Coordinate mapping data

↓

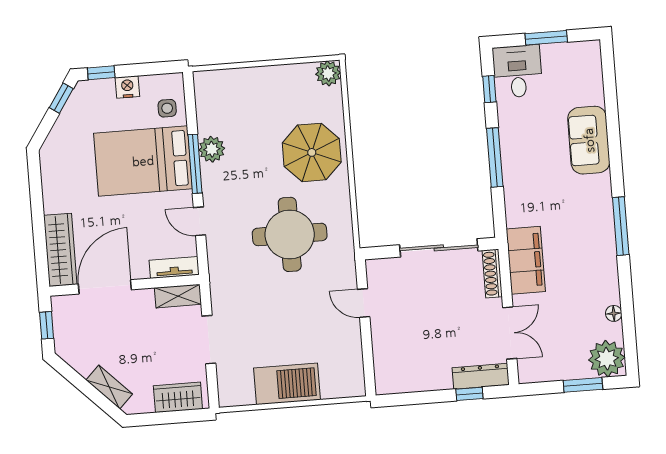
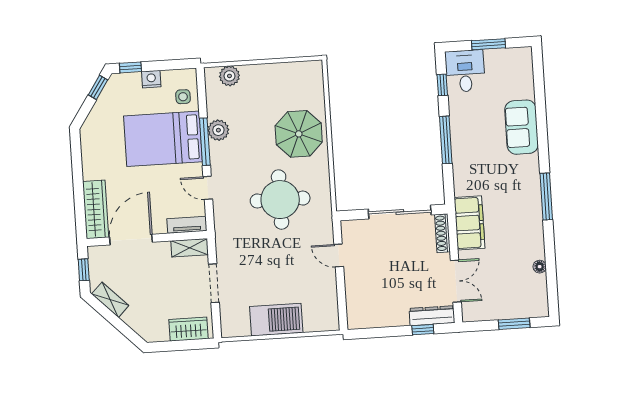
plant: (328, 73) -> (229, 76), moved
plant: (607, 359) -> (534, 303), removed
shelving: (109, 387) -> (110, 300), moved

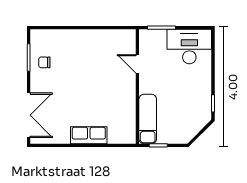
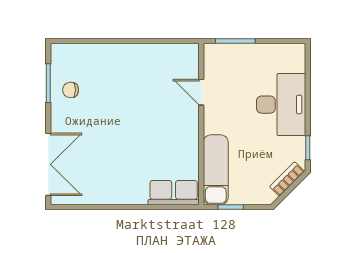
desk: (189, 47) -> (281, 105), moved, turned 90
bookcase: (198, 126) -> (287, 179), added
row of seats: (89, 135) -> (174, 193), moved

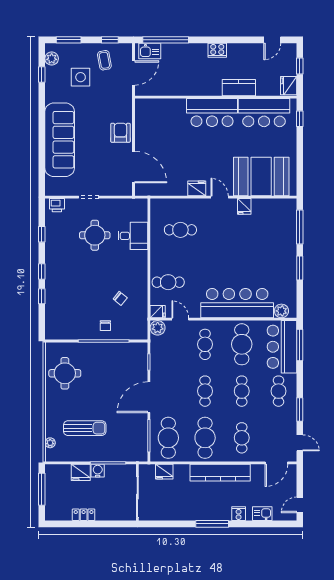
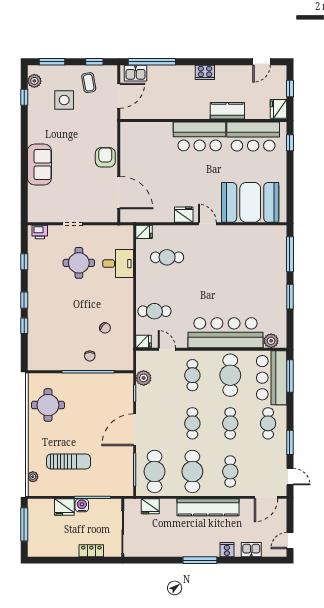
sofa: (60, 140) -> (39, 164), width x0.54, depth x0.79
fridge: (244, 206) -> (144, 232), moved, turned -90
plant: (158, 328) -> (144, 378), moved
locker: (84, 515) -> (91, 551), moved

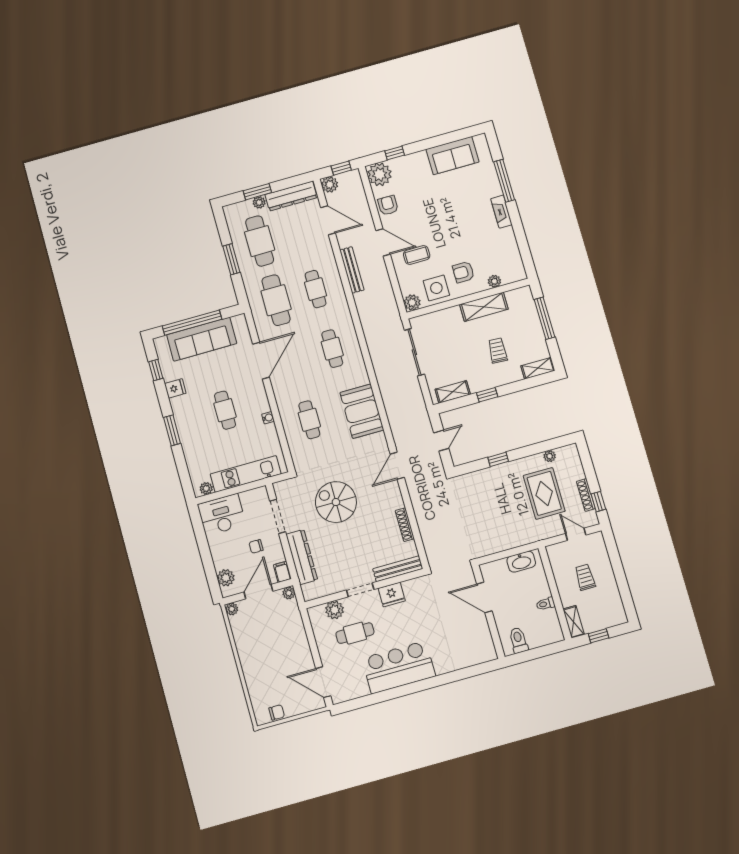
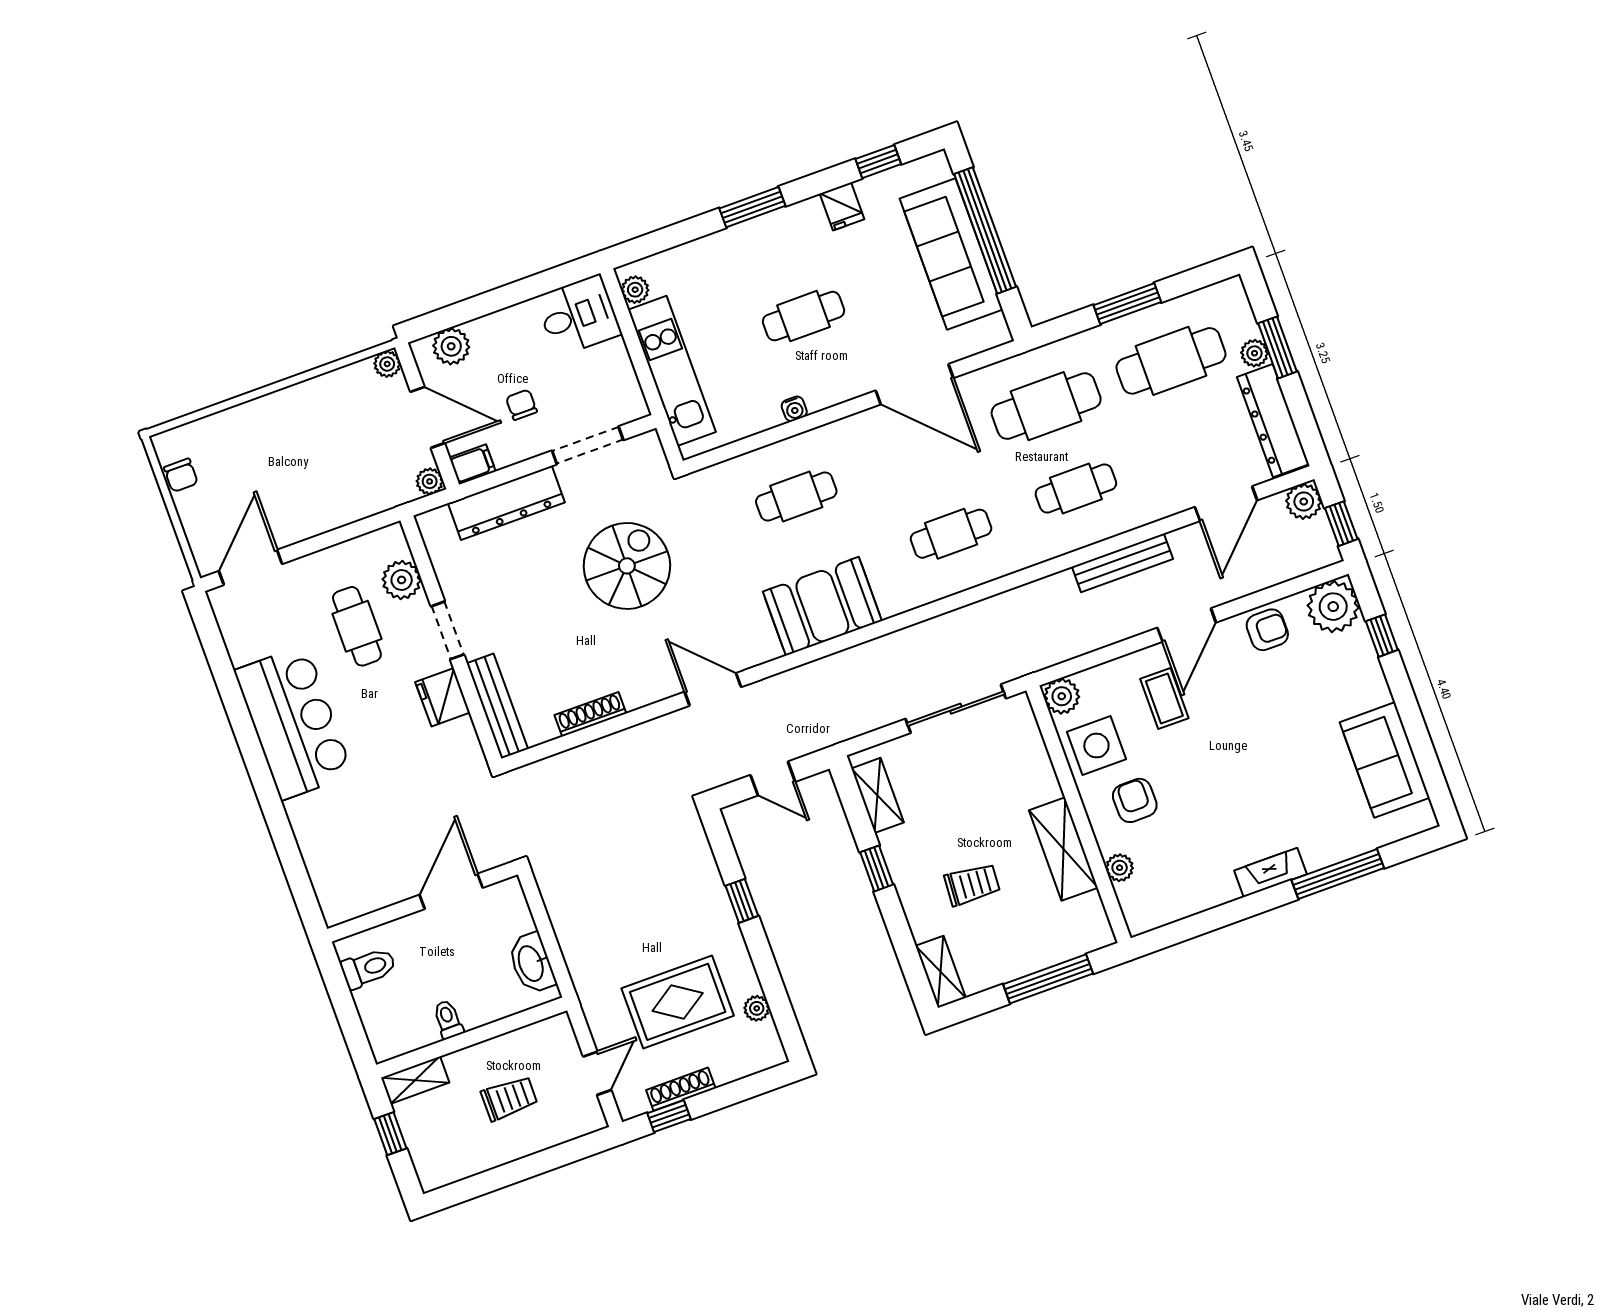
desk: (222, 515) -> (578, 316), width x0.73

↑

--- Exercise goal ---
If a record holds a picture, leave the picture out and copy the rest exactly.

--- Answer to this exercise ---
plant: (328, 73) -> (229, 76), moved
plant: (607, 359) -> (534, 303), removed
shelving: (109, 387) -> (110, 300), moved

desk: (189, 47) -> (281, 105), moved, turned 90
bookcase: (198, 126) -> (287, 179), added
row of seats: (89, 135) -> (174, 193), moved

sofa: (60, 140) -> (39, 164), width x0.54, depth x0.79
fridge: (244, 206) -> (144, 232), moved, turned -90
plant: (158, 328) -> (144, 378), moved
locker: (84, 515) -> (91, 551), moved

desk: (222, 515) -> (578, 316), width x0.73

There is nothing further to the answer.